Exercise requirements: Edit the records below so that every "counterclockwise" becomes "anticlockwise", keeping everything else unchanged. Leave the pictures out of your version.

>>>>>

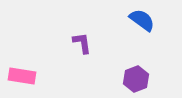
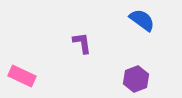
pink rectangle: rotated 16 degrees clockwise
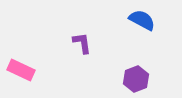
blue semicircle: rotated 8 degrees counterclockwise
pink rectangle: moved 1 px left, 6 px up
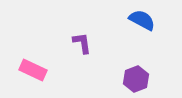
pink rectangle: moved 12 px right
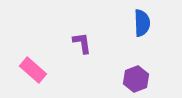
blue semicircle: moved 3 px down; rotated 60 degrees clockwise
pink rectangle: rotated 16 degrees clockwise
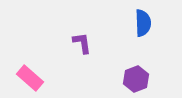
blue semicircle: moved 1 px right
pink rectangle: moved 3 px left, 8 px down
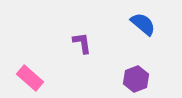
blue semicircle: moved 1 px down; rotated 48 degrees counterclockwise
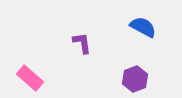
blue semicircle: moved 3 px down; rotated 12 degrees counterclockwise
purple hexagon: moved 1 px left
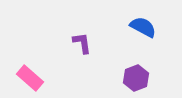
purple hexagon: moved 1 px right, 1 px up
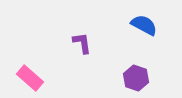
blue semicircle: moved 1 px right, 2 px up
purple hexagon: rotated 20 degrees counterclockwise
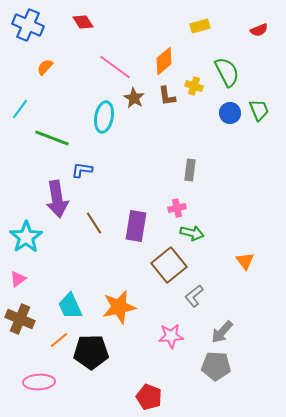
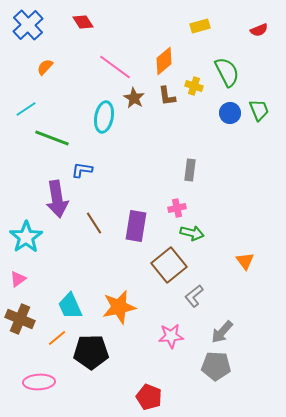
blue cross: rotated 24 degrees clockwise
cyan line: moved 6 px right; rotated 20 degrees clockwise
orange line: moved 2 px left, 2 px up
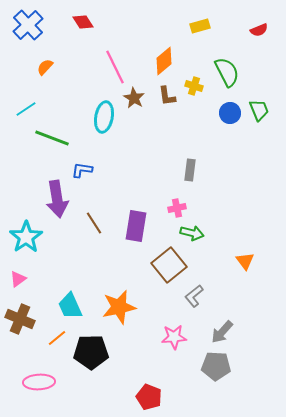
pink line: rotated 28 degrees clockwise
pink star: moved 3 px right, 1 px down
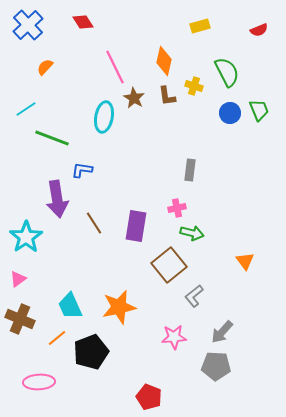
orange diamond: rotated 36 degrees counterclockwise
black pentagon: rotated 20 degrees counterclockwise
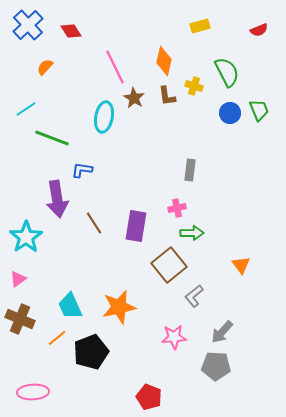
red diamond: moved 12 px left, 9 px down
green arrow: rotated 15 degrees counterclockwise
orange triangle: moved 4 px left, 4 px down
pink ellipse: moved 6 px left, 10 px down
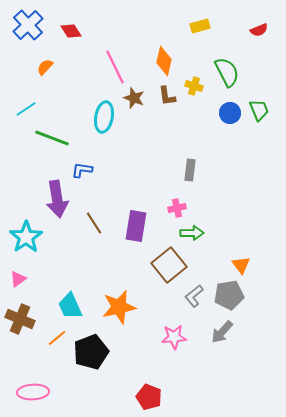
brown star: rotated 10 degrees counterclockwise
gray pentagon: moved 13 px right, 71 px up; rotated 12 degrees counterclockwise
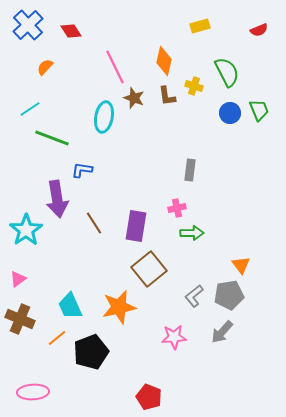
cyan line: moved 4 px right
cyan star: moved 7 px up
brown square: moved 20 px left, 4 px down
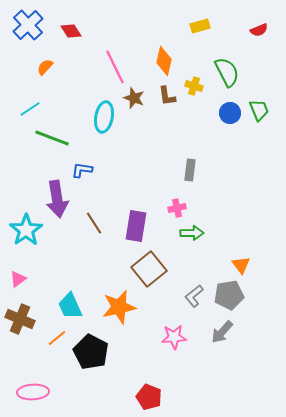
black pentagon: rotated 24 degrees counterclockwise
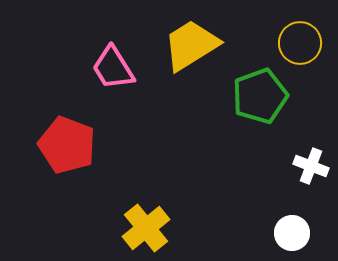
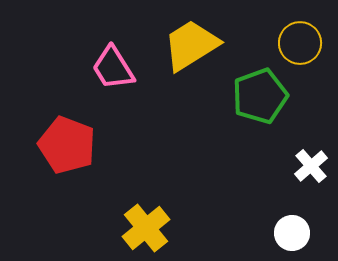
white cross: rotated 28 degrees clockwise
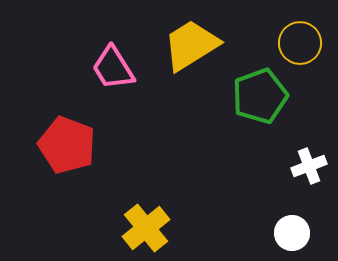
white cross: moved 2 px left; rotated 20 degrees clockwise
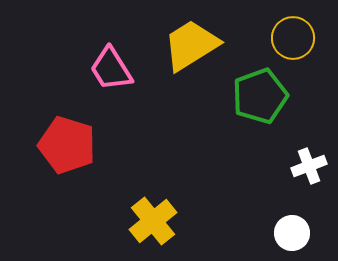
yellow circle: moved 7 px left, 5 px up
pink trapezoid: moved 2 px left, 1 px down
red pentagon: rotated 4 degrees counterclockwise
yellow cross: moved 7 px right, 7 px up
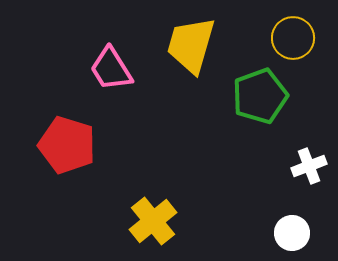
yellow trapezoid: rotated 42 degrees counterclockwise
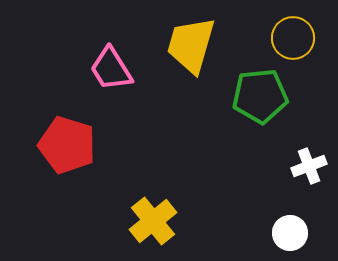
green pentagon: rotated 14 degrees clockwise
white circle: moved 2 px left
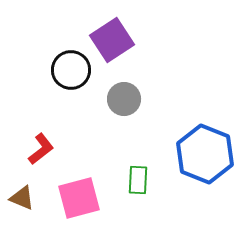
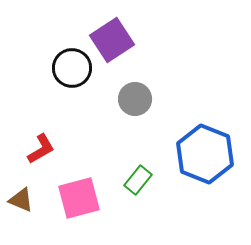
black circle: moved 1 px right, 2 px up
gray circle: moved 11 px right
red L-shape: rotated 8 degrees clockwise
green rectangle: rotated 36 degrees clockwise
brown triangle: moved 1 px left, 2 px down
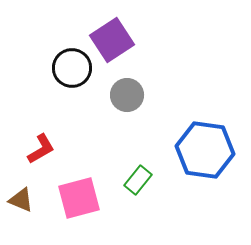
gray circle: moved 8 px left, 4 px up
blue hexagon: moved 4 px up; rotated 14 degrees counterclockwise
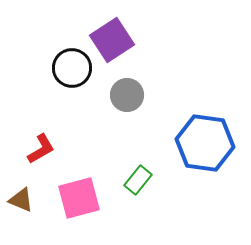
blue hexagon: moved 7 px up
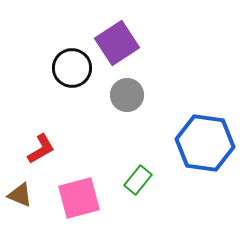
purple square: moved 5 px right, 3 px down
brown triangle: moved 1 px left, 5 px up
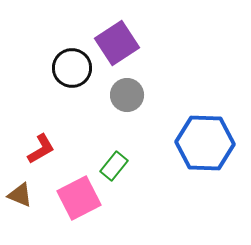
blue hexagon: rotated 6 degrees counterclockwise
green rectangle: moved 24 px left, 14 px up
pink square: rotated 12 degrees counterclockwise
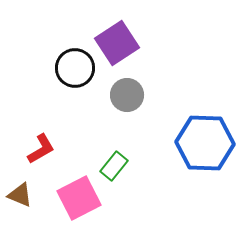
black circle: moved 3 px right
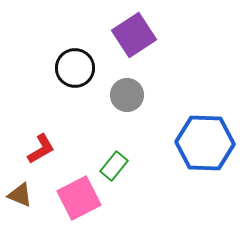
purple square: moved 17 px right, 8 px up
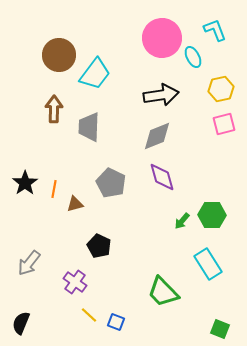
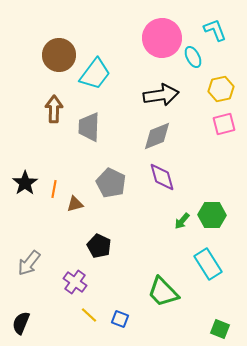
blue square: moved 4 px right, 3 px up
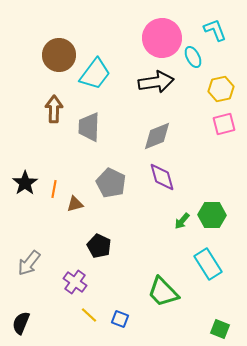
black arrow: moved 5 px left, 13 px up
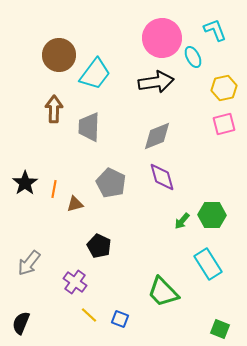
yellow hexagon: moved 3 px right, 1 px up
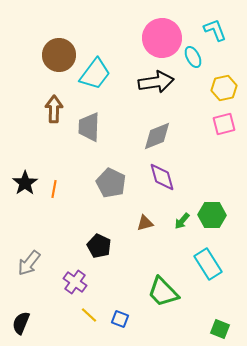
brown triangle: moved 70 px right, 19 px down
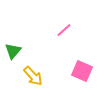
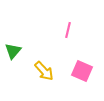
pink line: moved 4 px right; rotated 35 degrees counterclockwise
yellow arrow: moved 11 px right, 5 px up
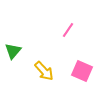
pink line: rotated 21 degrees clockwise
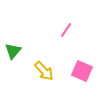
pink line: moved 2 px left
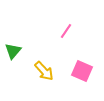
pink line: moved 1 px down
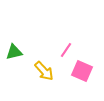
pink line: moved 19 px down
green triangle: moved 1 px right, 1 px down; rotated 36 degrees clockwise
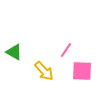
green triangle: rotated 42 degrees clockwise
pink square: rotated 20 degrees counterclockwise
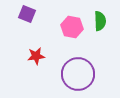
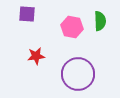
purple square: rotated 18 degrees counterclockwise
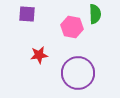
green semicircle: moved 5 px left, 7 px up
red star: moved 3 px right, 1 px up
purple circle: moved 1 px up
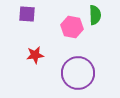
green semicircle: moved 1 px down
red star: moved 4 px left
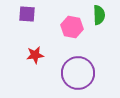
green semicircle: moved 4 px right
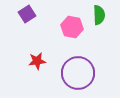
purple square: rotated 36 degrees counterclockwise
red star: moved 2 px right, 6 px down
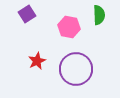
pink hexagon: moved 3 px left
red star: rotated 18 degrees counterclockwise
purple circle: moved 2 px left, 4 px up
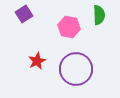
purple square: moved 3 px left
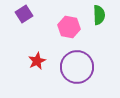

<<<<<

Expected answer:
pink rectangle: rotated 16 degrees clockwise
blue semicircle: rotated 8 degrees anticlockwise
pink rectangle: moved 1 px left, 6 px up
pink rectangle: moved 12 px right
blue semicircle: moved 3 px down; rotated 60 degrees clockwise
pink rectangle: rotated 16 degrees clockwise
blue semicircle: moved 1 px right
pink rectangle: moved 3 px left, 8 px down
blue semicircle: moved 1 px down; rotated 48 degrees anticlockwise
blue semicircle: moved 3 px down; rotated 12 degrees anticlockwise
purple hexagon: moved 1 px left
purple hexagon: moved 1 px right, 1 px up
blue semicircle: moved 1 px right, 2 px up
purple hexagon: rotated 20 degrees anticlockwise
blue cross: rotated 24 degrees clockwise
cyan line: moved 6 px right; rotated 20 degrees clockwise
orange line: moved 2 px left, 2 px up
pink line: rotated 28 degrees clockwise
pink star: moved 3 px right, 1 px down
orange diamond: rotated 36 degrees anticlockwise
black pentagon: rotated 20 degrees anticlockwise
red diamond: moved 12 px left, 9 px down
green arrow: rotated 15 degrees anticlockwise
orange triangle: moved 4 px left, 4 px down
pink ellipse: moved 6 px left, 10 px down
brown star: rotated 10 degrees anticlockwise
gray pentagon: moved 13 px right, 71 px up; rotated 12 degrees anticlockwise
cyan line: moved 4 px right
cyan star: moved 7 px up
brown square: moved 20 px left, 4 px down
black pentagon: rotated 24 degrees anticlockwise
white cross: rotated 28 degrees clockwise
white cross: moved 2 px left; rotated 20 degrees clockwise
yellow circle: moved 7 px left, 5 px up
pink trapezoid: moved 2 px left, 1 px down
red pentagon: rotated 4 degrees anticlockwise
yellow cross: moved 7 px right, 7 px up
yellow trapezoid: rotated 42 degrees anticlockwise
green pentagon: rotated 14 degrees clockwise
white circle: moved 2 px left
black circle: moved 1 px right, 2 px up
gray circle: moved 11 px right
red L-shape: rotated 8 degrees clockwise
green rectangle: rotated 36 degrees clockwise
brown triangle: moved 1 px left, 2 px down
gray circle: moved 8 px left, 4 px up
blue hexagon: moved 4 px up; rotated 14 degrees anticlockwise
blue hexagon: moved 7 px up
purple square: moved 5 px right, 3 px down
brown triangle: moved 1 px left, 5 px up
blue hexagon: rotated 6 degrees anticlockwise
green rectangle: moved 24 px left, 14 px up
pink square: rotated 12 degrees anticlockwise
black circle: moved 3 px right
purple square: moved 17 px right, 8 px up
blue square: moved 4 px right, 3 px up
black arrow: moved 5 px left, 13 px up
yellow hexagon: moved 3 px right, 1 px up
brown triangle: moved 70 px right, 19 px down
pink line: moved 4 px right; rotated 35 degrees anticlockwise
yellow arrow: moved 11 px right, 5 px up
pink line: rotated 21 degrees clockwise
pink line: moved 2 px left
pink line: moved 1 px down
pink line: moved 19 px down
green triangle: moved 1 px right, 1 px down; rotated 36 degrees clockwise
green triangle: rotated 42 degrees clockwise
pink square: rotated 20 degrees anticlockwise
purple square: rotated 18 degrees anticlockwise
green semicircle: moved 5 px left, 7 px up
red star: moved 3 px right, 1 px up
purple circle: moved 1 px up
green semicircle: moved 1 px down
red star: moved 4 px left
green semicircle: moved 4 px right
purple square: rotated 36 degrees anticlockwise
red star: moved 2 px right, 6 px down
pink hexagon: moved 3 px left
red star: rotated 18 degrees anticlockwise
purple circle: moved 2 px left, 4 px up
purple square: moved 3 px left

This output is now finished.